▶ _Task to complete_: The records sit below. Return every line in them that holds the word "yellow".
┌─ Data supplied
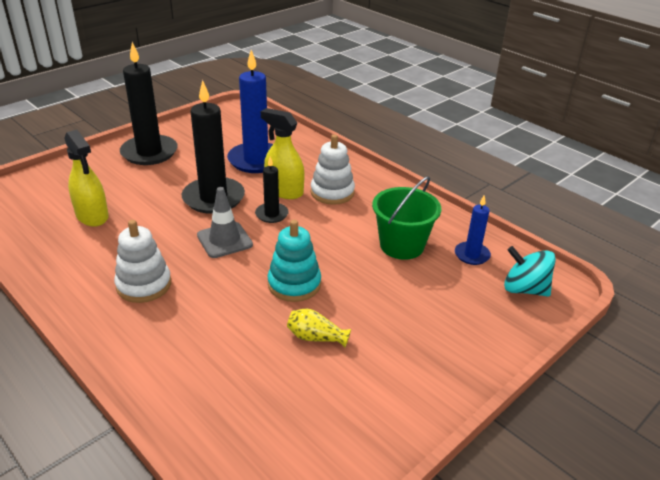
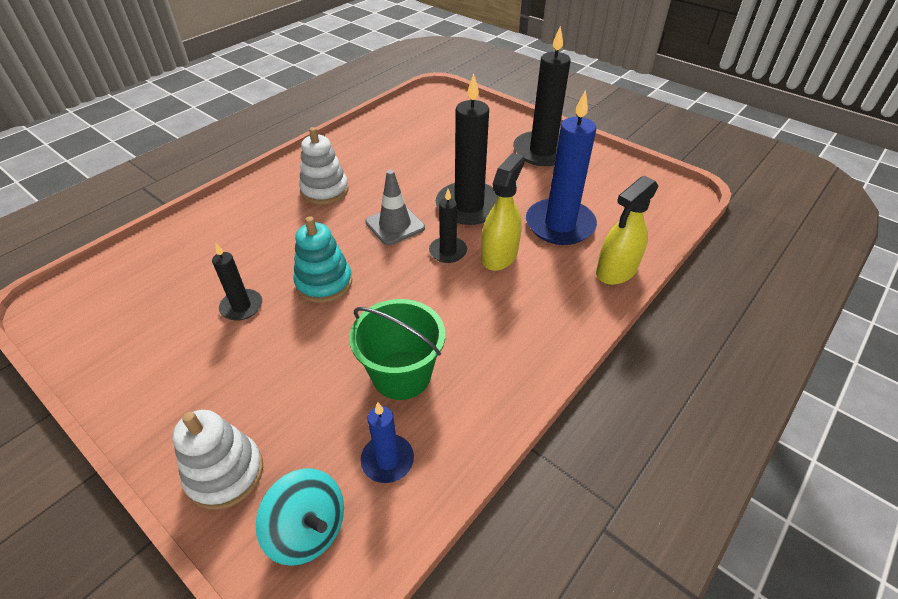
camera: 85 degrees right, 10 degrees up
(92, 216) = (421, 144): yellow spray bottle -> yellow spray bottle (616, 271)
(316, 337) = (241, 307): yellow vase -> black candle
(332, 192) = (509, 298): white stacking toy -> white stacking toy (225, 473)
(524, 289) = (308, 529): turquoise spinning top -> turquoise spinning top turned 105 degrees clockwise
└─
▶ _Expected answer_:
(92, 216) = (421, 144): yellow spray bottle -> yellow spray bottle (616, 271)
(316, 337) = (241, 307): yellow vase -> black candle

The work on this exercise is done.